(Source records)
● ● ●
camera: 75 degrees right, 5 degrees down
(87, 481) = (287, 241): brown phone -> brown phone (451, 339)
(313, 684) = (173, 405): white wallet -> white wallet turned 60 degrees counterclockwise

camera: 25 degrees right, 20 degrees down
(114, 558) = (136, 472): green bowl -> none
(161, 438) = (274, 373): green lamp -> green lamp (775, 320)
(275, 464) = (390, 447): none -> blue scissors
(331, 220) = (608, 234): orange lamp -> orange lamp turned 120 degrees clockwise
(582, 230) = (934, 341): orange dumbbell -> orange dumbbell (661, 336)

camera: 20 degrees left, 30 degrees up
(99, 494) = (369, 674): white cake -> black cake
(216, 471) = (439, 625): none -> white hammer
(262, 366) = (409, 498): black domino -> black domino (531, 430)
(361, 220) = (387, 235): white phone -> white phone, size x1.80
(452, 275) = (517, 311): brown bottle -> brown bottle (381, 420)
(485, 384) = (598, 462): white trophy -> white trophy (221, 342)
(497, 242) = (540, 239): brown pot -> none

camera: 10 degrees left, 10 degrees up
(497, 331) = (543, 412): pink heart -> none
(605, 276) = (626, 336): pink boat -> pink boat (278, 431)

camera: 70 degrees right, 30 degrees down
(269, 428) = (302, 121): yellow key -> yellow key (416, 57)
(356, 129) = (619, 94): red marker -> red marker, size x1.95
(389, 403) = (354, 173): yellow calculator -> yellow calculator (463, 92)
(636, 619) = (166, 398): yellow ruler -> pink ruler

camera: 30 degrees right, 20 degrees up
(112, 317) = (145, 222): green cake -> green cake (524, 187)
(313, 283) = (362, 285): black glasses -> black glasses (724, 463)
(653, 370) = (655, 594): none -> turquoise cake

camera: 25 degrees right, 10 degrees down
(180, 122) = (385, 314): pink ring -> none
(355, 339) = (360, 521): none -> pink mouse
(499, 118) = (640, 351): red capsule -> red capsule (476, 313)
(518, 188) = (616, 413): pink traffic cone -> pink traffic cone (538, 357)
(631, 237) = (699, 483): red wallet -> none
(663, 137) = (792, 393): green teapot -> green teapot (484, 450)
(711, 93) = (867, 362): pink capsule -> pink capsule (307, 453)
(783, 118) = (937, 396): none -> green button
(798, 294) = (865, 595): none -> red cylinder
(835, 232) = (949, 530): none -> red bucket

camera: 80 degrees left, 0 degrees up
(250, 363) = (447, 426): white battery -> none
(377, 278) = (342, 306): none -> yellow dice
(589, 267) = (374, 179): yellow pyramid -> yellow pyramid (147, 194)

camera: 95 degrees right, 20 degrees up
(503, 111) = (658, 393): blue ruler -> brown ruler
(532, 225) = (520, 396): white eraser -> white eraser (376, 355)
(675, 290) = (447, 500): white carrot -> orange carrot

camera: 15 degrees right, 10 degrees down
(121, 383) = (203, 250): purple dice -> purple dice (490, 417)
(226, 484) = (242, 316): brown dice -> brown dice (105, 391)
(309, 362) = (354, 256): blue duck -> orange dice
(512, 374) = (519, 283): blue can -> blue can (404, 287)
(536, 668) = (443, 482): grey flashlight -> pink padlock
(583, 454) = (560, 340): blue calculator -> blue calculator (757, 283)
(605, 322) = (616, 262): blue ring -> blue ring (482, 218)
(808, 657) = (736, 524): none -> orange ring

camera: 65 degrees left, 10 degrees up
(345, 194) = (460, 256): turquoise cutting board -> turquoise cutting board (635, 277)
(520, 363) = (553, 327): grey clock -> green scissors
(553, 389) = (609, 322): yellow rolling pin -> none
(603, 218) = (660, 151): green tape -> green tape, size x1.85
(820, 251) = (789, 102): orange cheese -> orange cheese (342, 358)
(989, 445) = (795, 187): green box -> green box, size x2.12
● ● ●
● Task to carry out: Which lines above contain the word "white"? Copy each of them.

● Response to the task:
(313, 684) = (173, 405): white wallet -> white wallet turned 60 degrees counterclockwise
(99, 494) = (369, 674): white cake -> black cake
(216, 471) = (439, 625): none -> white hammer
(361, 220) = (387, 235): white phone -> white phone, size x1.80
(485, 384) = (598, 462): white trophy -> white trophy (221, 342)
(250, 363) = (447, 426): white battery -> none
(532, 225) = (520, 396): white eraser -> white eraser (376, 355)
(675, 290) = (447, 500): white carrot -> orange carrot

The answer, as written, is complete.